• _Extracted records_:
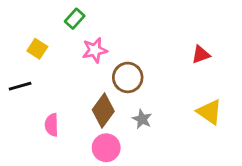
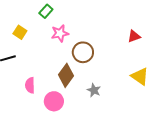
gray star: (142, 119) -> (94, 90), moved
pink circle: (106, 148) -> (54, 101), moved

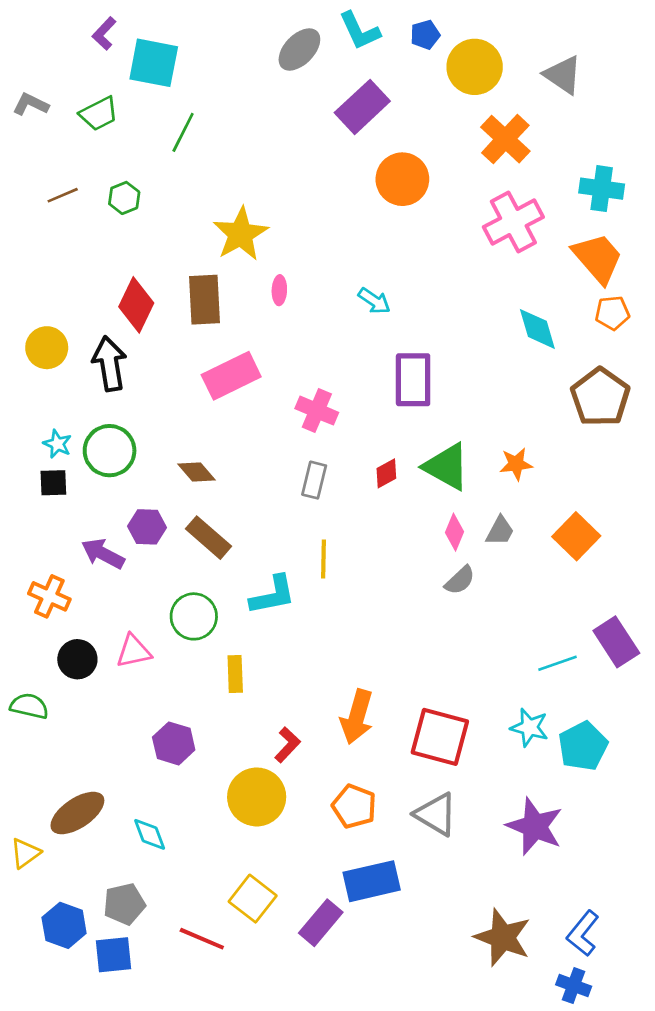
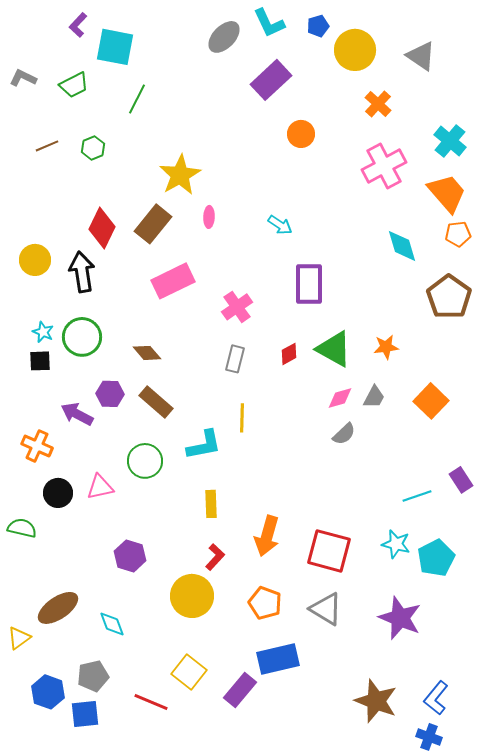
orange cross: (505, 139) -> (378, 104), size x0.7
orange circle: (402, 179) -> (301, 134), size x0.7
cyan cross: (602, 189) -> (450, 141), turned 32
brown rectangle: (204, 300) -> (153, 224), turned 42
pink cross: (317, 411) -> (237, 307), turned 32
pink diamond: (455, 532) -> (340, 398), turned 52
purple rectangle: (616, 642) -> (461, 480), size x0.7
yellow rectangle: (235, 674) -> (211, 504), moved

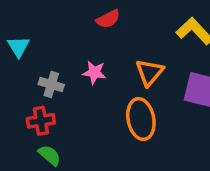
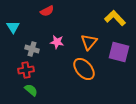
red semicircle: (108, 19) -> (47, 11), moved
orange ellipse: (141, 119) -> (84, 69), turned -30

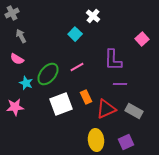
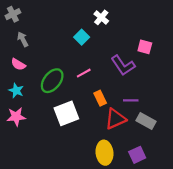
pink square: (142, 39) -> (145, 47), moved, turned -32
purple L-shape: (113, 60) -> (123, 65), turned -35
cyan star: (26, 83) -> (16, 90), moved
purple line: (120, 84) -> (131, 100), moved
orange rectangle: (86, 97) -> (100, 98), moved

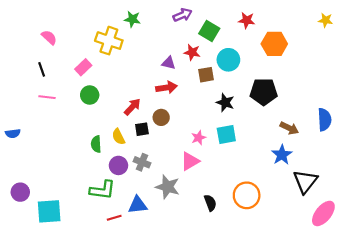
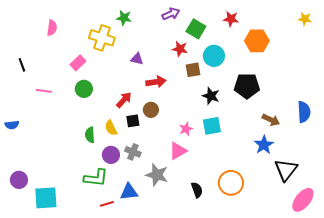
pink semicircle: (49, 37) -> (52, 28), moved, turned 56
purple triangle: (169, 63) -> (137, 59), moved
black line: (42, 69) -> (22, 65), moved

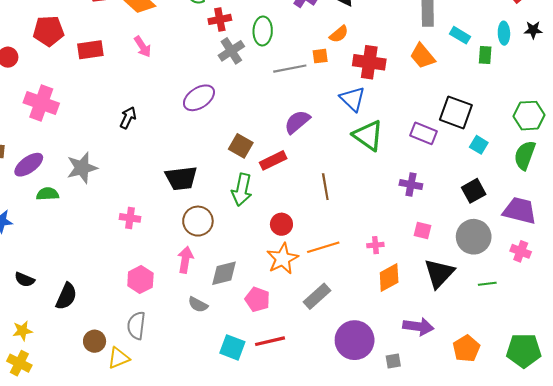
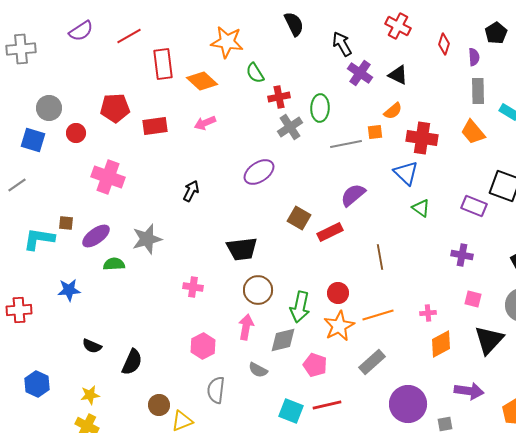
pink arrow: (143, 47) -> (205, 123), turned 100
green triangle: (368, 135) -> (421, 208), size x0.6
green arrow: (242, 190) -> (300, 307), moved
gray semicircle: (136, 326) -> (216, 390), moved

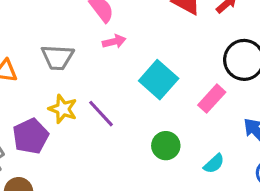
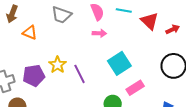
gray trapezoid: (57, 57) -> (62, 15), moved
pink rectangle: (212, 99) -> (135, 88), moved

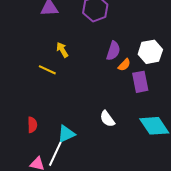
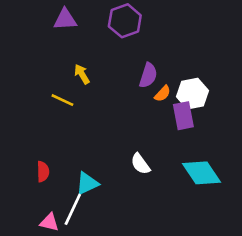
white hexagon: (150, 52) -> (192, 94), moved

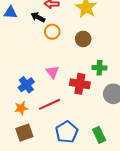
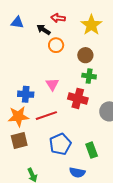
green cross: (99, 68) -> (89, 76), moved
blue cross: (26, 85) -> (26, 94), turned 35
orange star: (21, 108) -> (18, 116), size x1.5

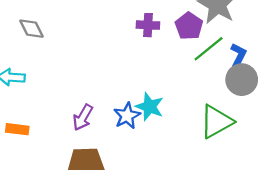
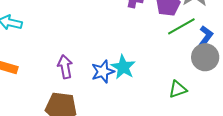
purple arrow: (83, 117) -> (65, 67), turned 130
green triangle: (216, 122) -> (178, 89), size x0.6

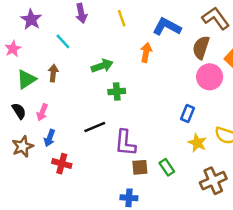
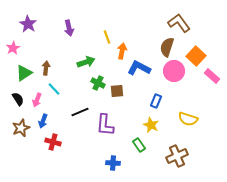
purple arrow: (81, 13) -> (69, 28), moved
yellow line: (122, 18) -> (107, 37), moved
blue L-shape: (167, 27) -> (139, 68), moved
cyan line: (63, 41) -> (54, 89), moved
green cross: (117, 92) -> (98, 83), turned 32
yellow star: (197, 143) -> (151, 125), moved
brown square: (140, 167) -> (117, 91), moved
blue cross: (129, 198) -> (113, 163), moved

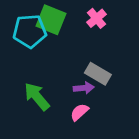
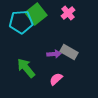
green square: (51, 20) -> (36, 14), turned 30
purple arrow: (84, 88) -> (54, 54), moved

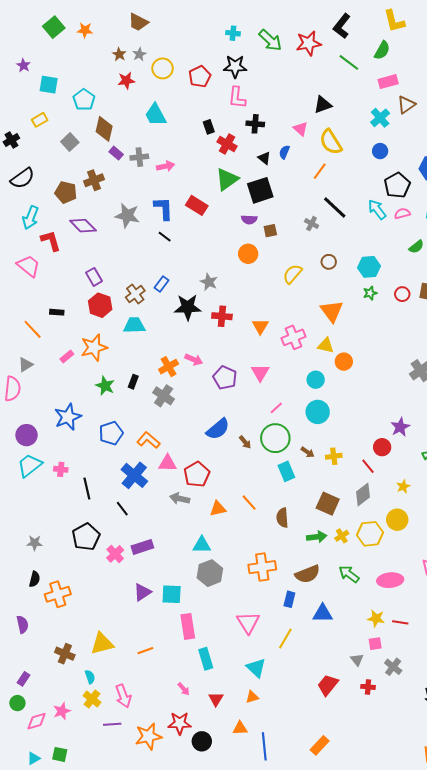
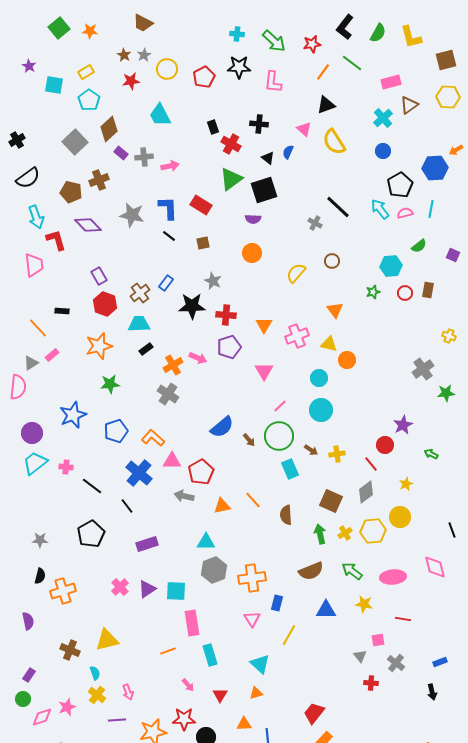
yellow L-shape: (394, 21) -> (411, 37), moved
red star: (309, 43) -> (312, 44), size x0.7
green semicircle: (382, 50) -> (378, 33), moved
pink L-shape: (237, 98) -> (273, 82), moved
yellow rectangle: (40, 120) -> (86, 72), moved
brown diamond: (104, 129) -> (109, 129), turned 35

• _Exercise prompt_:
Search the entries above for the string "green". Copy each line in which it appears.

• _Reply_:
green triangle: (368, 135) -> (421, 208), size x0.6
green arrow: (242, 190) -> (300, 307), moved
green cross: (99, 68) -> (89, 76), moved
green triangle: (216, 122) -> (178, 89), size x0.6
green cross: (117, 92) -> (98, 83), turned 32
green square: (51, 20) -> (36, 14), turned 30
green semicircle: (382, 50) -> (378, 33), moved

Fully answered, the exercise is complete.